### YOUR OBJECTIVE
Could you please return each line of the data that has the word "yellow"?

### RECORDED DATA
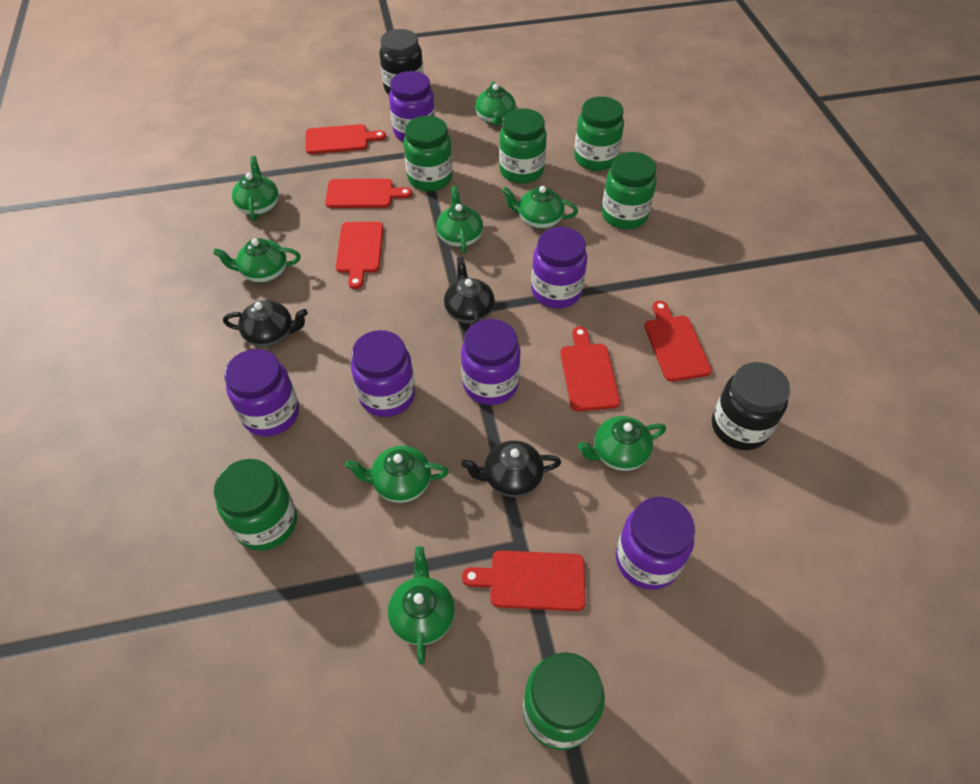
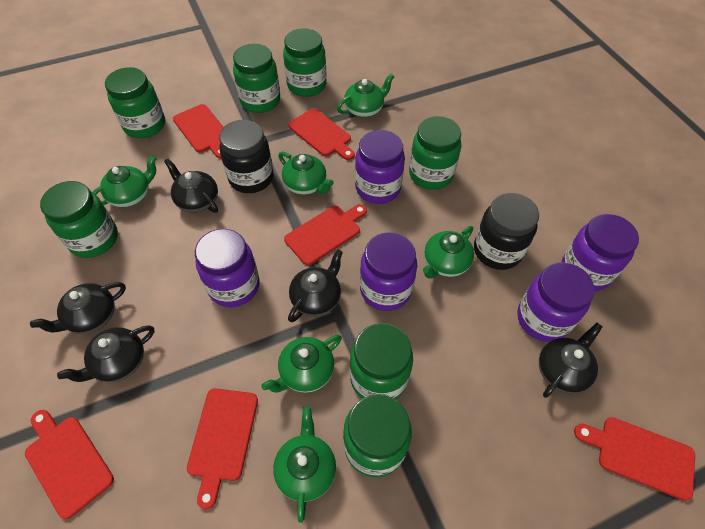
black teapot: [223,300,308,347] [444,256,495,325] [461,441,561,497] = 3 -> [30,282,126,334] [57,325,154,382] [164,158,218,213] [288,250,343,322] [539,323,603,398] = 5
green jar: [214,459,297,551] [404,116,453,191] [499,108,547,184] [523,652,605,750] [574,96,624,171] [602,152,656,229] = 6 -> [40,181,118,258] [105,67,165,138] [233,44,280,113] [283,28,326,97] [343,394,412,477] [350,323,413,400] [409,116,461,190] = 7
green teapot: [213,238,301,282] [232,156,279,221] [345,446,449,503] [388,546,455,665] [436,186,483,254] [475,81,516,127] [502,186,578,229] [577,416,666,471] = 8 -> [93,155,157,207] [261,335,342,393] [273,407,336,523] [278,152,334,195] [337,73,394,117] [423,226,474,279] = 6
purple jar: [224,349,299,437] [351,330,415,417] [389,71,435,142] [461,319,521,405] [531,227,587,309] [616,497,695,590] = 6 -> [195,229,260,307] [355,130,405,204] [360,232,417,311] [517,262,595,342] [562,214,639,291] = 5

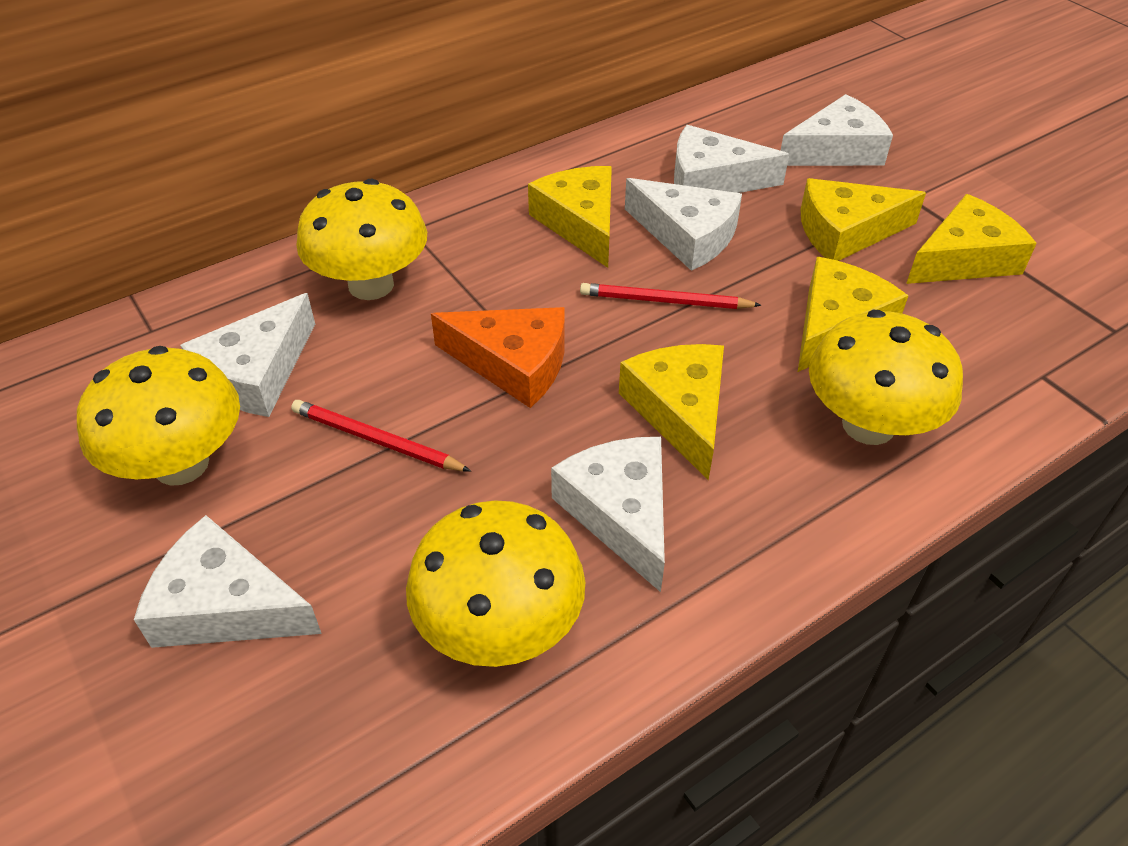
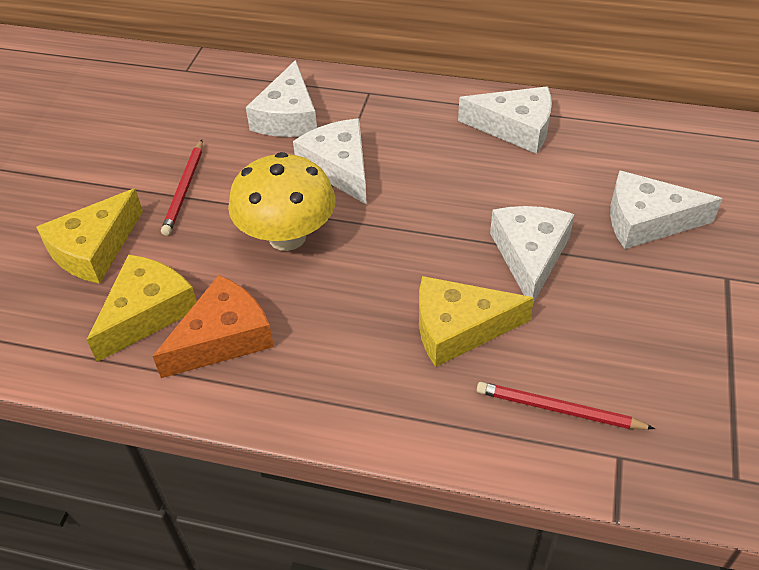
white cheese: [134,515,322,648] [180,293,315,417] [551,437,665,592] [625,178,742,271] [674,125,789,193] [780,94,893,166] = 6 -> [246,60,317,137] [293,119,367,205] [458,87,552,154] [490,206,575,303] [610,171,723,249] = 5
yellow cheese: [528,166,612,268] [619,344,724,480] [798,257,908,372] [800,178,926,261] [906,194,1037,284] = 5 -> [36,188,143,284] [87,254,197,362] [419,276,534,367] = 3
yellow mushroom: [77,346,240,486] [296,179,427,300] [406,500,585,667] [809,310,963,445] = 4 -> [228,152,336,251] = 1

### OUTPUT OF THE TASK
yellow cheese: [528,166,612,268] [619,344,724,480] [798,257,908,372] [800,178,926,261] [906,194,1037,284] = 5 -> [36,188,143,284] [87,254,197,362] [419,276,534,367] = 3
yellow mushroom: [77,346,240,486] [296,179,427,300] [406,500,585,667] [809,310,963,445] = 4 -> [228,152,336,251] = 1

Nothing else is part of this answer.